BEGIN GIVEN INFORMATION

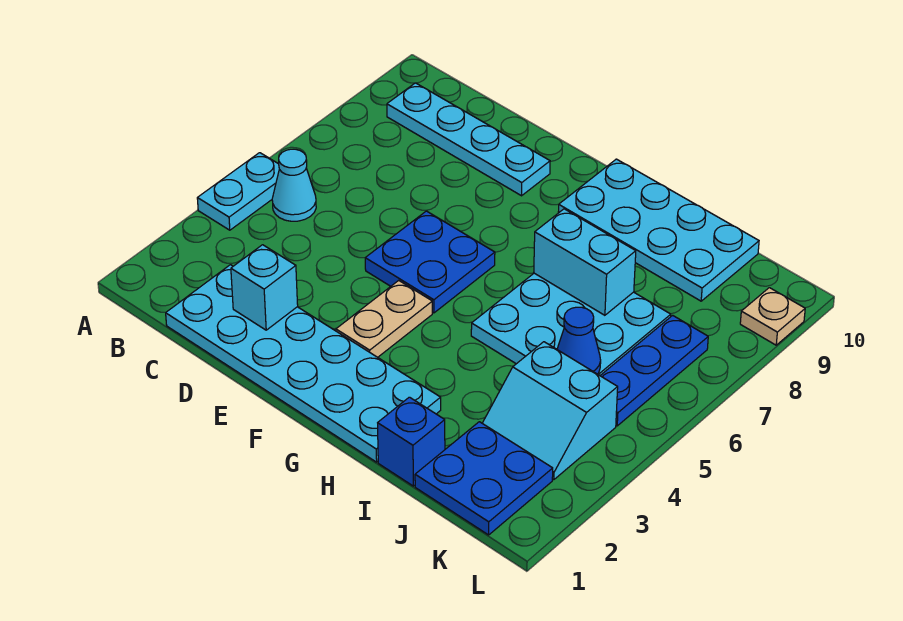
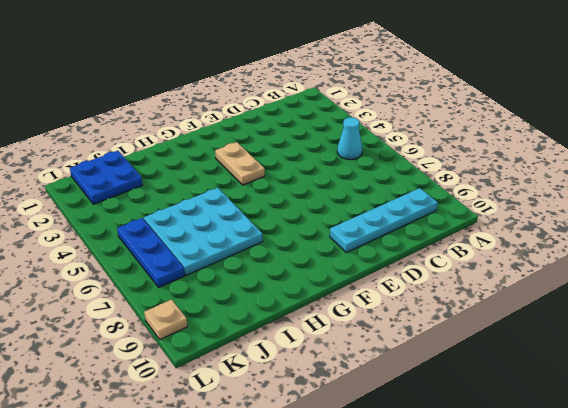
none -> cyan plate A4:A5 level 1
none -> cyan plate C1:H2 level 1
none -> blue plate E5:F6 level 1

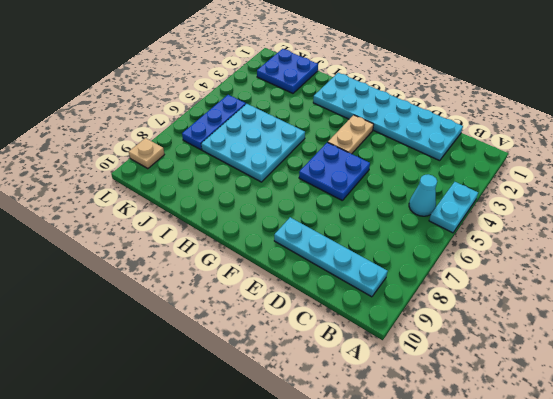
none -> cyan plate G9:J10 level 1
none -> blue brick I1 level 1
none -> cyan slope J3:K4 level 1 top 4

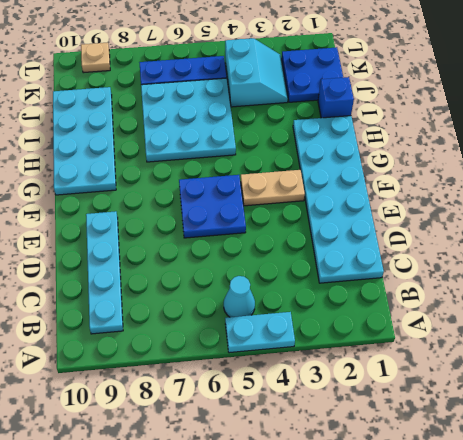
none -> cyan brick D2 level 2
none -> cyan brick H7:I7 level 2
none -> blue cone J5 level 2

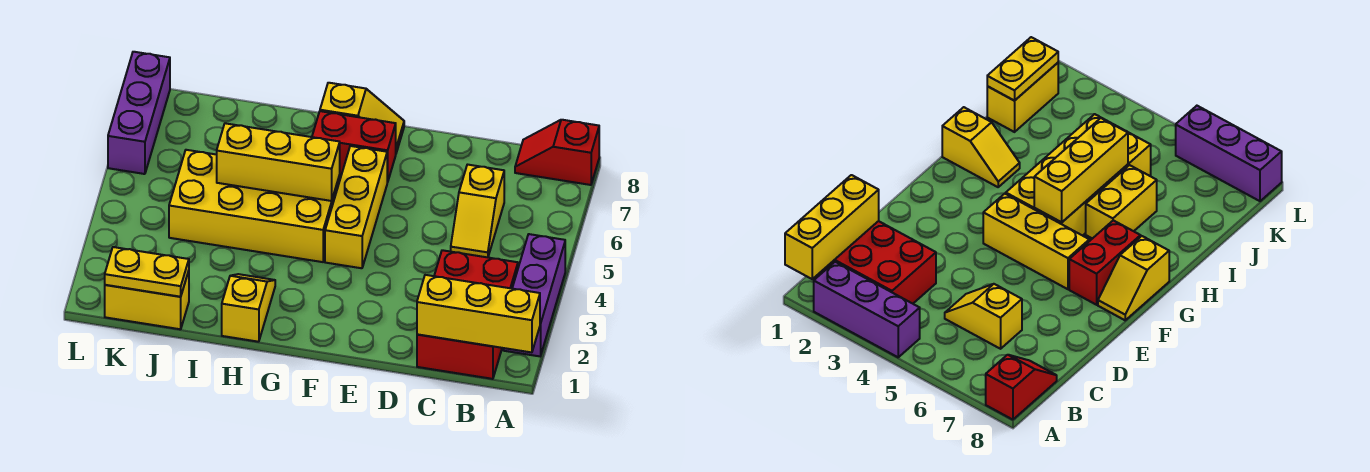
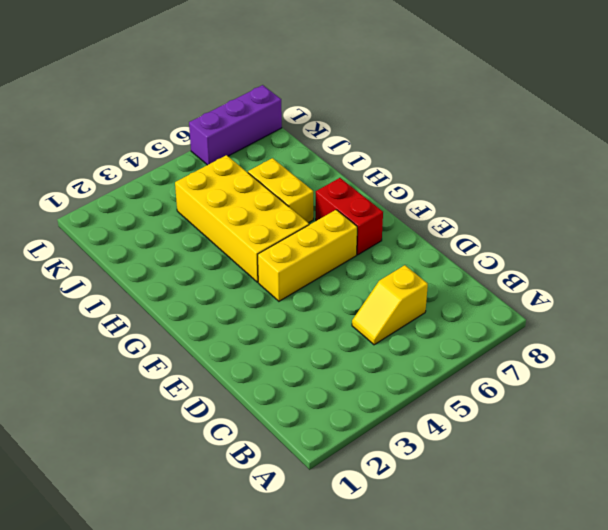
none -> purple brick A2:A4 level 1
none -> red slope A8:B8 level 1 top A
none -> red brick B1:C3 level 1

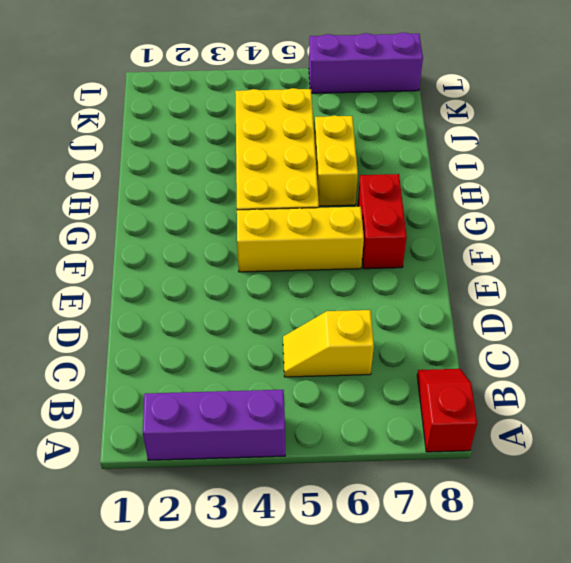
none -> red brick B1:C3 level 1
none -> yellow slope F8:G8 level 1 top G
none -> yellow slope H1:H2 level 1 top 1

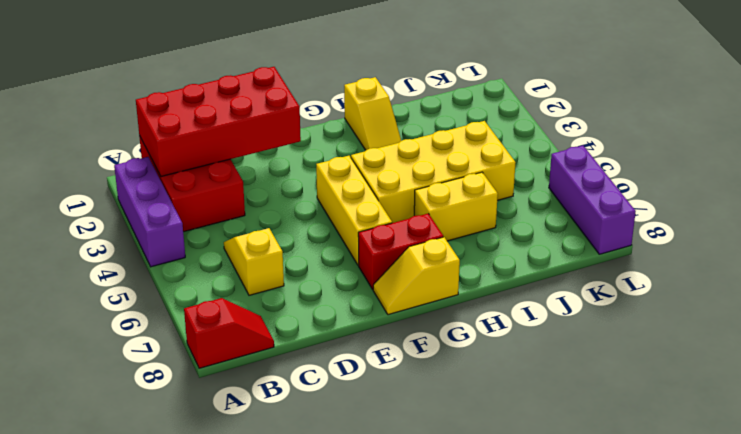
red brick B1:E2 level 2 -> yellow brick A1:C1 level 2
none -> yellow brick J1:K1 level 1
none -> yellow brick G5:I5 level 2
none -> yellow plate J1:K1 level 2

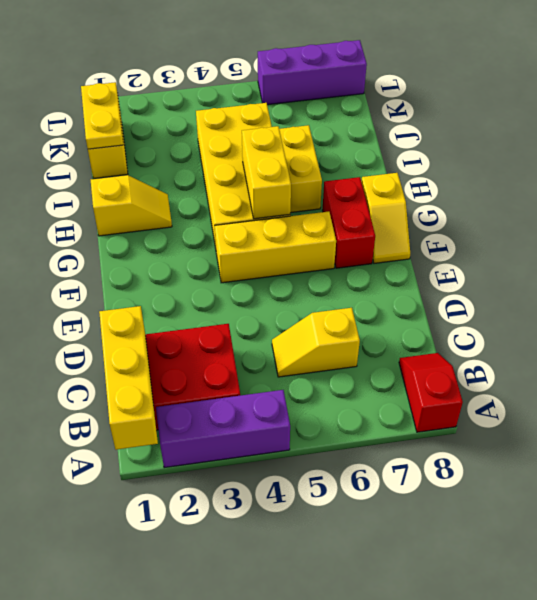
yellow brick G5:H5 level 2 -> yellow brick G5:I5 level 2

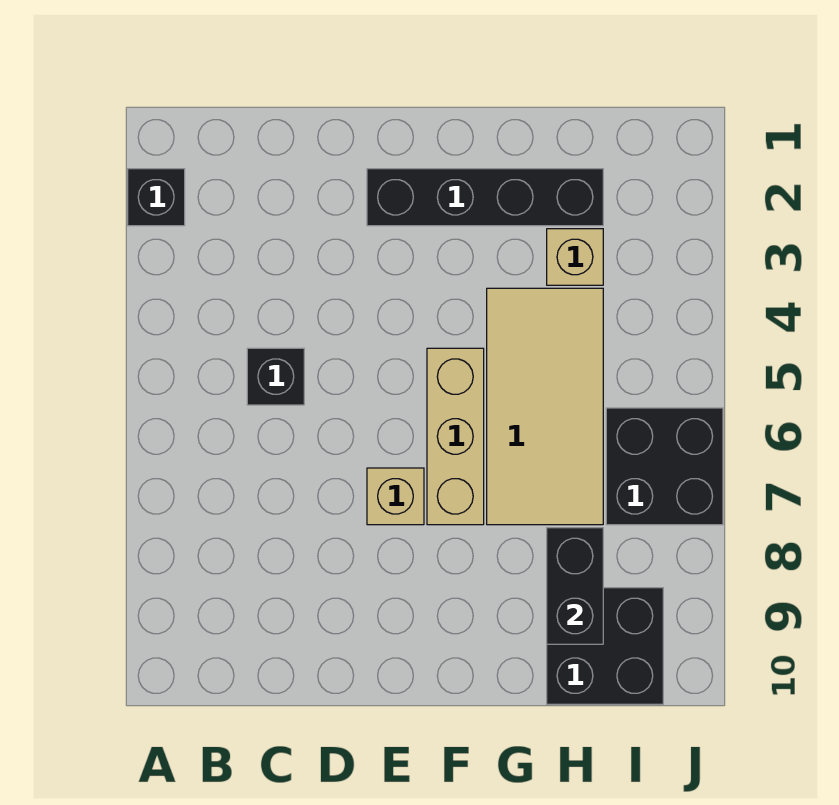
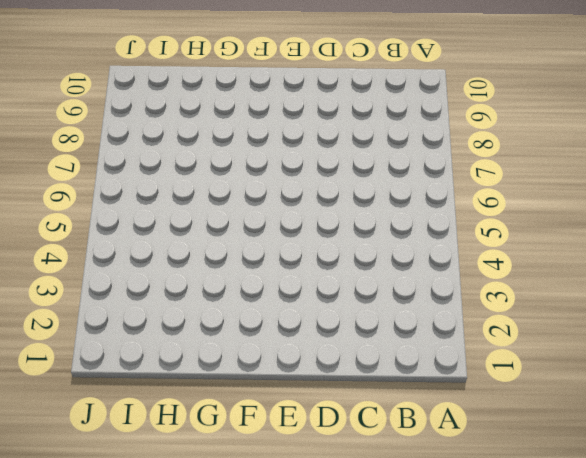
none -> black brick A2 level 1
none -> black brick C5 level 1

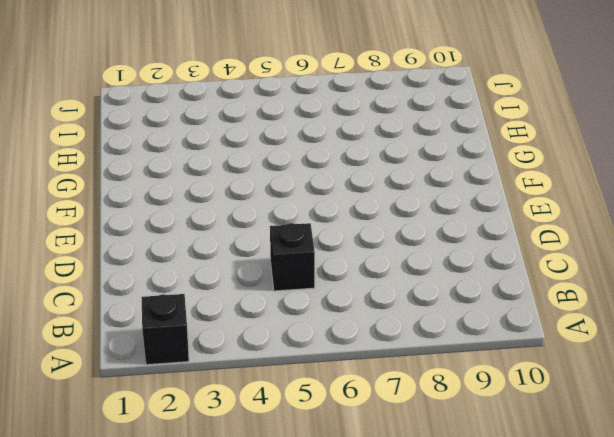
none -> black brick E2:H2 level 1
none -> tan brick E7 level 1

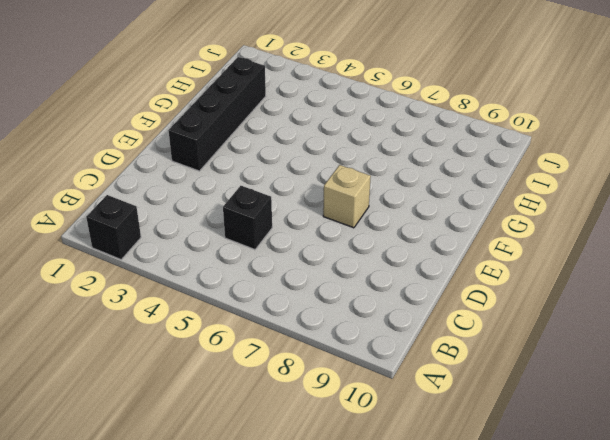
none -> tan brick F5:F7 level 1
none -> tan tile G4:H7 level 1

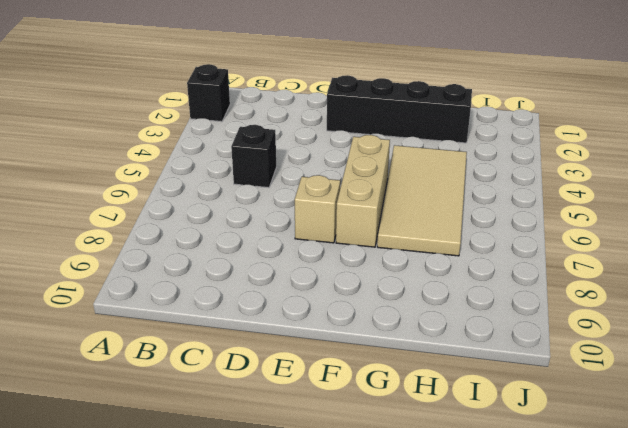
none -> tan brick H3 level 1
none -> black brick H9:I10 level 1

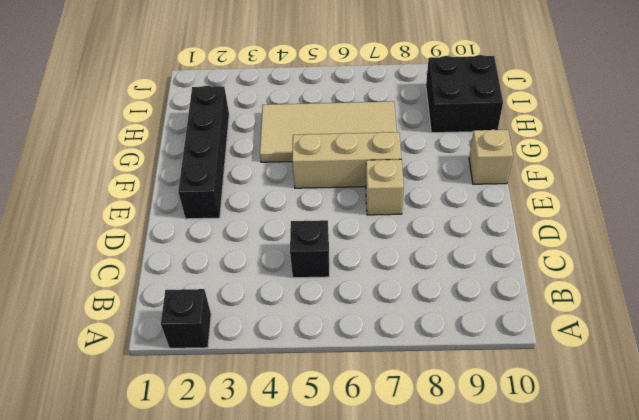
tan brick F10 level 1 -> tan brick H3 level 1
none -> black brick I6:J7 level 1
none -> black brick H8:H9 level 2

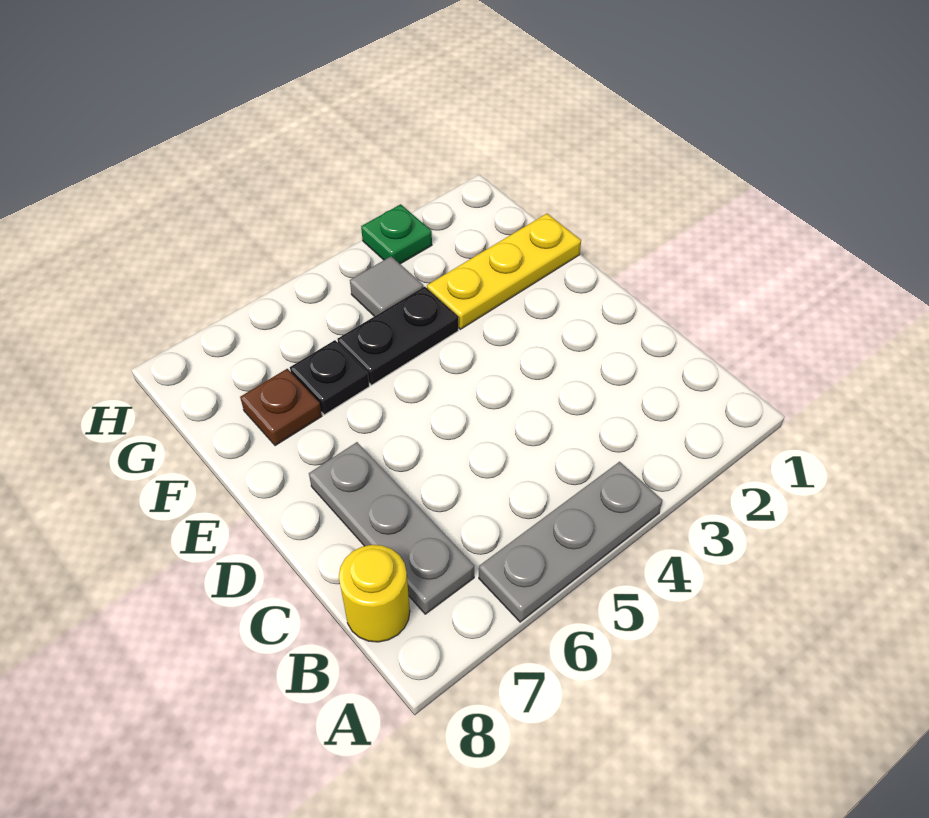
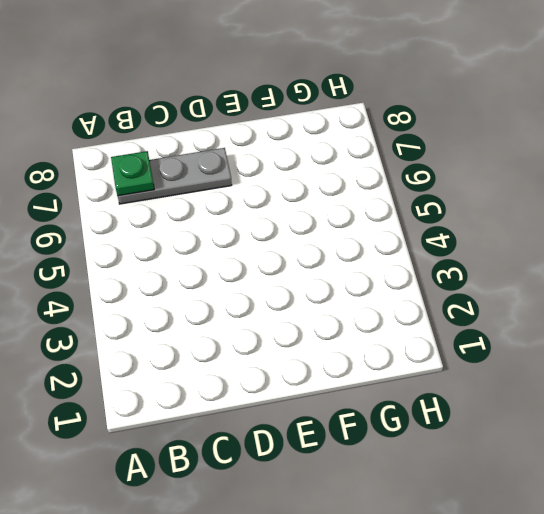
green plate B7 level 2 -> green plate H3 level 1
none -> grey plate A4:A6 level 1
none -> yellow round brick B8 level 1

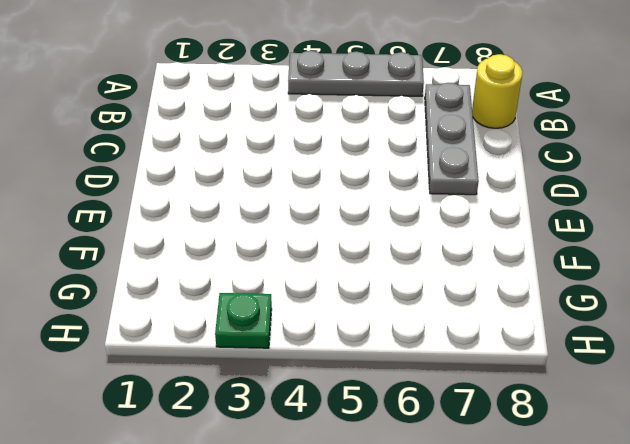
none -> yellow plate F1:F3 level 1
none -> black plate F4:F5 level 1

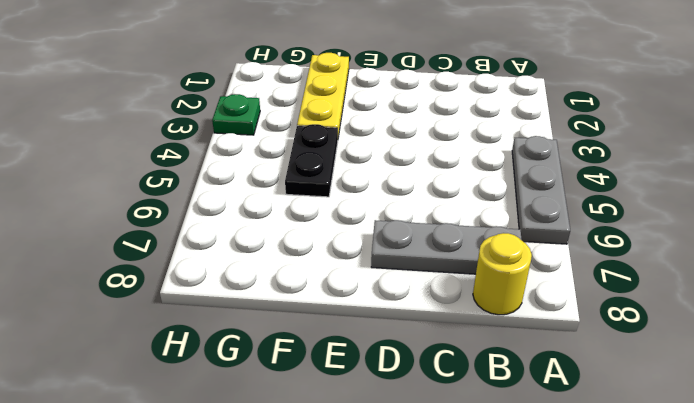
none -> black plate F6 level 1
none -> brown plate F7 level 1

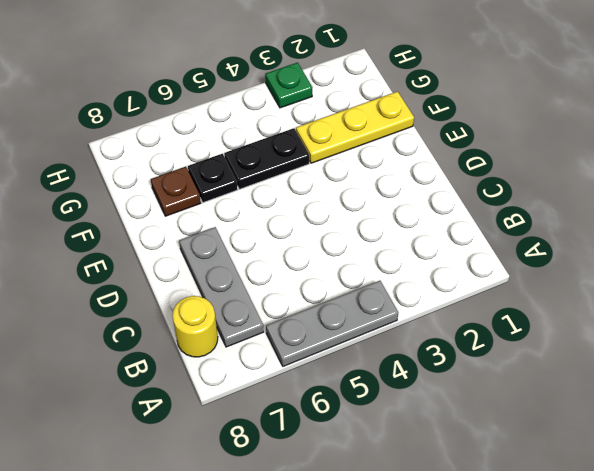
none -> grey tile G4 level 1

END GIVEN INFORMATION

Would you restate, exactly and with no pictures, the lines of the entries above from the one containing "red brick B1:E2" through the one containing "none -> black brick E2:H2 level 1"?

WRITTEN SOLUTION:
red brick B1:E2 level 2 -> yellow brick A1:C1 level 2
none -> yellow brick J1:K1 level 1
none -> yellow brick G5:I5 level 2
none -> yellow plate J1:K1 level 2

yellow brick G5:H5 level 2 -> yellow brick G5:I5 level 2

none -> black brick A2 level 1
none -> black brick C5 level 1

none -> black brick E2:H2 level 1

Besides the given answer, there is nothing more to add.